- [WHAT THE TASK REQUIRES]: Your answer should be the records below, written out exactly.
** Opening PROVIDED INFORMATION block **
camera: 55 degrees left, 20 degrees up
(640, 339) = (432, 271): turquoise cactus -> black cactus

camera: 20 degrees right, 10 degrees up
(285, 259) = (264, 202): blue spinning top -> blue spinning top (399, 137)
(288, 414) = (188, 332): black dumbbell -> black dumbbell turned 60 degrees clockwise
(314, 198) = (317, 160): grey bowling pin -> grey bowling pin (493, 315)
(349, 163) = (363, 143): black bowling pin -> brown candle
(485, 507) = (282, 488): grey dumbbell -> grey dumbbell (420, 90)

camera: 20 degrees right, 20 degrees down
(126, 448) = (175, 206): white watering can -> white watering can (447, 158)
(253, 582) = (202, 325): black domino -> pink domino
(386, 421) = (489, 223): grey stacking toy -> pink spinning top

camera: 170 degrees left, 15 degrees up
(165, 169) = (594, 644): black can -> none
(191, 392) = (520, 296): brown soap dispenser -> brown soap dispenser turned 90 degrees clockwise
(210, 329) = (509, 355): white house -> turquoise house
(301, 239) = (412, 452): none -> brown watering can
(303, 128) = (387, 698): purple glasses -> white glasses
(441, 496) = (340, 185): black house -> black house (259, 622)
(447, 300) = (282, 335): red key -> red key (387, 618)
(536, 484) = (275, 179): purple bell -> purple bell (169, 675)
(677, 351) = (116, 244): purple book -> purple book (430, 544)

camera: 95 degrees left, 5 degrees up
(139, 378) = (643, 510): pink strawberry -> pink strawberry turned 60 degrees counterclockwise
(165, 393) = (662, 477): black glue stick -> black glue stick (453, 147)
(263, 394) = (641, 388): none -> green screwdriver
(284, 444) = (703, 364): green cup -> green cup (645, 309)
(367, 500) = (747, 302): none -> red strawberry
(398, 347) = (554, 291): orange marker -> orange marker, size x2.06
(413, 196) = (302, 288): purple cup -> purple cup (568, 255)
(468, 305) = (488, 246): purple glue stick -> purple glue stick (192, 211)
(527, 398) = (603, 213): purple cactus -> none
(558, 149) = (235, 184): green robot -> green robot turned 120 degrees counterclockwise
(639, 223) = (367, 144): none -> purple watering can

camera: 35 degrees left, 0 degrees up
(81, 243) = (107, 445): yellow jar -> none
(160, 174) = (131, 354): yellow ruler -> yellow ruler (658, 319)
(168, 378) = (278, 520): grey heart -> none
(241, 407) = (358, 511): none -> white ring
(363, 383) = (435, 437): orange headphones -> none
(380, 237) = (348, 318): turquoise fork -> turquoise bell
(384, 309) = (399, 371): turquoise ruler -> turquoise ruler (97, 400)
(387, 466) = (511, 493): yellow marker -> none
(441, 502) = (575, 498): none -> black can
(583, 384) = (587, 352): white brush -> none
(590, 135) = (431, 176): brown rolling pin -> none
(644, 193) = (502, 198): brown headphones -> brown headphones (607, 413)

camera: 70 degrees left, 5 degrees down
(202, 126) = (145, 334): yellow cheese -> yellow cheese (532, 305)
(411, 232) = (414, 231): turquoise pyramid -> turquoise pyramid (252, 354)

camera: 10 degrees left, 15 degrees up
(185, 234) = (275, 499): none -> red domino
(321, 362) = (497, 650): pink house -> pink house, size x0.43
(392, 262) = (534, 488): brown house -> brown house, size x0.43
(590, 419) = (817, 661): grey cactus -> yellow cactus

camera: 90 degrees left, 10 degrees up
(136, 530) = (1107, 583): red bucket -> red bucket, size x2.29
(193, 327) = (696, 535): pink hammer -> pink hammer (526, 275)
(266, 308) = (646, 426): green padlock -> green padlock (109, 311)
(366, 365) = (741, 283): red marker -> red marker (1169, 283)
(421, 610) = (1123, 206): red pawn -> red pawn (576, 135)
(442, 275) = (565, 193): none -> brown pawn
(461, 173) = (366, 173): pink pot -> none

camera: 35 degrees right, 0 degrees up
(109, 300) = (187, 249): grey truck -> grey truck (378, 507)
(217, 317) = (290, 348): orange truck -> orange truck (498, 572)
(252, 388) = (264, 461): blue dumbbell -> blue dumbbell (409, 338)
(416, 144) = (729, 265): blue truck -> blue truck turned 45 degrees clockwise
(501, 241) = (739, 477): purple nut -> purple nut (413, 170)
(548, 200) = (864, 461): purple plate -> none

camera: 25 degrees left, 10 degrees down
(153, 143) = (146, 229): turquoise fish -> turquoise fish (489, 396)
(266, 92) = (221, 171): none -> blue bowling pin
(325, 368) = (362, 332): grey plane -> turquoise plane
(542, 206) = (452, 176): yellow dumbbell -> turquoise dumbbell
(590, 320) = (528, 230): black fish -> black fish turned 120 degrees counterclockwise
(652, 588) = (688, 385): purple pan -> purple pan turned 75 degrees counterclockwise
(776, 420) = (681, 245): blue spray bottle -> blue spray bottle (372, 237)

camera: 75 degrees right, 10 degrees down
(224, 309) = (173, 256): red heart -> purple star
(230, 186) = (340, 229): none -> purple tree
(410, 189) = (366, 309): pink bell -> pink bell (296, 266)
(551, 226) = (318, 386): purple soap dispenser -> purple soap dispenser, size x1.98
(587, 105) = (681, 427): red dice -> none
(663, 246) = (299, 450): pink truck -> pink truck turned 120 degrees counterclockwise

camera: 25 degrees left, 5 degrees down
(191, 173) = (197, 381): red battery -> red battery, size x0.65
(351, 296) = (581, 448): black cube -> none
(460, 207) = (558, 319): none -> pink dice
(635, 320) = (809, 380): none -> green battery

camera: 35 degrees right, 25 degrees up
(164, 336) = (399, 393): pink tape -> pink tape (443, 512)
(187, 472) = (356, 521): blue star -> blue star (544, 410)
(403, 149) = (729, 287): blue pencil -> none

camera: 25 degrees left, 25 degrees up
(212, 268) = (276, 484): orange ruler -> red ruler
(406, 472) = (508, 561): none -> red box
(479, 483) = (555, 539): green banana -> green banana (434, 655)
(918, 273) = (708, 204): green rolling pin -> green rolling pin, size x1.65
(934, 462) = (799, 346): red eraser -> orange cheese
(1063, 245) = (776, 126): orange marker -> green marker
** Closing PROVIDED INFORMATION block **
- [RESPONSE TO THIS TASK]:
camera: 55 degrees left, 20 degrees up
(640, 339) = (432, 271): turquoise cactus -> black cactus

camera: 20 degrees right, 10 degrees up
(285, 259) = (264, 202): blue spinning top -> blue spinning top (399, 137)
(288, 414) = (188, 332): black dumbbell -> black dumbbell turned 60 degrees clockwise
(314, 198) = (317, 160): grey bowling pin -> grey bowling pin (493, 315)
(349, 163) = (363, 143): black bowling pin -> brown candle
(485, 507) = (282, 488): grey dumbbell -> grey dumbbell (420, 90)

camera: 20 degrees right, 20 degrees down
(126, 448) = (175, 206): white watering can -> white watering can (447, 158)
(253, 582) = (202, 325): black domino -> pink domino
(386, 421) = (489, 223): grey stacking toy -> pink spinning top

camera: 170 degrees left, 15 degrees up
(165, 169) = (594, 644): black can -> none
(191, 392) = (520, 296): brown soap dispenser -> brown soap dispenser turned 90 degrees clockwise
(210, 329) = (509, 355): white house -> turquoise house
(301, 239) = (412, 452): none -> brown watering can
(303, 128) = (387, 698): purple glasses -> white glasses
(441, 496) = (340, 185): black house -> black house (259, 622)
(447, 300) = (282, 335): red key -> red key (387, 618)
(536, 484) = (275, 179): purple bell -> purple bell (169, 675)
(677, 351) = (116, 244): purple book -> purple book (430, 544)

camera: 95 degrees left, 5 degrees up
(139, 378) = (643, 510): pink strawberry -> pink strawberry turned 60 degrees counterclockwise
(165, 393) = (662, 477): black glue stick -> black glue stick (453, 147)
(263, 394) = (641, 388): none -> green screwdriver
(284, 444) = (703, 364): green cup -> green cup (645, 309)
(367, 500) = (747, 302): none -> red strawberry
(398, 347) = (554, 291): orange marker -> orange marker, size x2.06
(413, 196) = (302, 288): purple cup -> purple cup (568, 255)
(468, 305) = (488, 246): purple glue stick -> purple glue stick (192, 211)
(527, 398) = (603, 213): purple cactus -> none
(558, 149) = (235, 184): green robot -> green robot turned 120 degrees counterclockwise
(639, 223) = (367, 144): none -> purple watering can

camera: 35 degrees left, 0 degrees up
(81, 243) = (107, 445): yellow jar -> none
(160, 174) = (131, 354): yellow ruler -> yellow ruler (658, 319)
(168, 378) = (278, 520): grey heart -> none
(241, 407) = (358, 511): none -> white ring
(363, 383) = (435, 437): orange headphones -> none
(380, 237) = (348, 318): turquoise fork -> turquoise bell
(384, 309) = (399, 371): turquoise ruler -> turquoise ruler (97, 400)
(387, 466) = (511, 493): yellow marker -> none
(441, 502) = (575, 498): none -> black can
(583, 384) = (587, 352): white brush -> none
(590, 135) = (431, 176): brown rolling pin -> none
(644, 193) = (502, 198): brown headphones -> brown headphones (607, 413)

camera: 70 degrees left, 5 degrees down
(202, 126) = (145, 334): yellow cheese -> yellow cheese (532, 305)
(411, 232) = (414, 231): turquoise pyramid -> turquoise pyramid (252, 354)

camera: 10 degrees left, 15 degrees up
(185, 234) = (275, 499): none -> red domino
(321, 362) = (497, 650): pink house -> pink house, size x0.43
(392, 262) = (534, 488): brown house -> brown house, size x0.43
(590, 419) = (817, 661): grey cactus -> yellow cactus

camera: 90 degrees left, 10 degrees up
(136, 530) = (1107, 583): red bucket -> red bucket, size x2.29
(193, 327) = (696, 535): pink hammer -> pink hammer (526, 275)
(266, 308) = (646, 426): green padlock -> green padlock (109, 311)
(366, 365) = (741, 283): red marker -> red marker (1169, 283)
(421, 610) = (1123, 206): red pawn -> red pawn (576, 135)
(442, 275) = (565, 193): none -> brown pawn
(461, 173) = (366, 173): pink pot -> none

camera: 35 degrees right, 0 degrees up
(109, 300) = (187, 249): grey truck -> grey truck (378, 507)
(217, 317) = (290, 348): orange truck -> orange truck (498, 572)
(252, 388) = (264, 461): blue dumbbell -> blue dumbbell (409, 338)
(416, 144) = (729, 265): blue truck -> blue truck turned 45 degrees clockwise
(501, 241) = (739, 477): purple nut -> purple nut (413, 170)
(548, 200) = (864, 461): purple plate -> none

camera: 25 degrees left, 10 degrees down
(153, 143) = (146, 229): turquoise fish -> turquoise fish (489, 396)
(266, 92) = (221, 171): none -> blue bowling pin
(325, 368) = (362, 332): grey plane -> turquoise plane
(542, 206) = (452, 176): yellow dumbbell -> turquoise dumbbell
(590, 320) = (528, 230): black fish -> black fish turned 120 degrees counterclockwise
(652, 588) = (688, 385): purple pan -> purple pan turned 75 degrees counterclockwise
(776, 420) = (681, 245): blue spray bottle -> blue spray bottle (372, 237)

camera: 75 degrees right, 10 degrees down
(224, 309) = (173, 256): red heart -> purple star
(230, 186) = (340, 229): none -> purple tree
(410, 189) = (366, 309): pink bell -> pink bell (296, 266)
(551, 226) = (318, 386): purple soap dispenser -> purple soap dispenser, size x1.98
(587, 105) = (681, 427): red dice -> none
(663, 246) = (299, 450): pink truck -> pink truck turned 120 degrees counterclockwise

camera: 25 degrees left, 5 degrees down
(191, 173) = (197, 381): red battery -> red battery, size x0.65
(351, 296) = (581, 448): black cube -> none
(460, 207) = (558, 319): none -> pink dice
(635, 320) = (809, 380): none -> green battery

camera: 35 degrees right, 25 degrees up
(164, 336) = (399, 393): pink tape -> pink tape (443, 512)
(187, 472) = (356, 521): blue star -> blue star (544, 410)
(403, 149) = (729, 287): blue pencil -> none

camera: 25 degrees left, 25 degrees up
(212, 268) = (276, 484): orange ruler -> red ruler
(406, 472) = (508, 561): none -> red box
(479, 483) = (555, 539): green banana -> green banana (434, 655)
(918, 273) = (708, 204): green rolling pin -> green rolling pin, size x1.65
(934, 462) = (799, 346): red eraser -> orange cheese
(1063, 245) = (776, 126): orange marker -> green marker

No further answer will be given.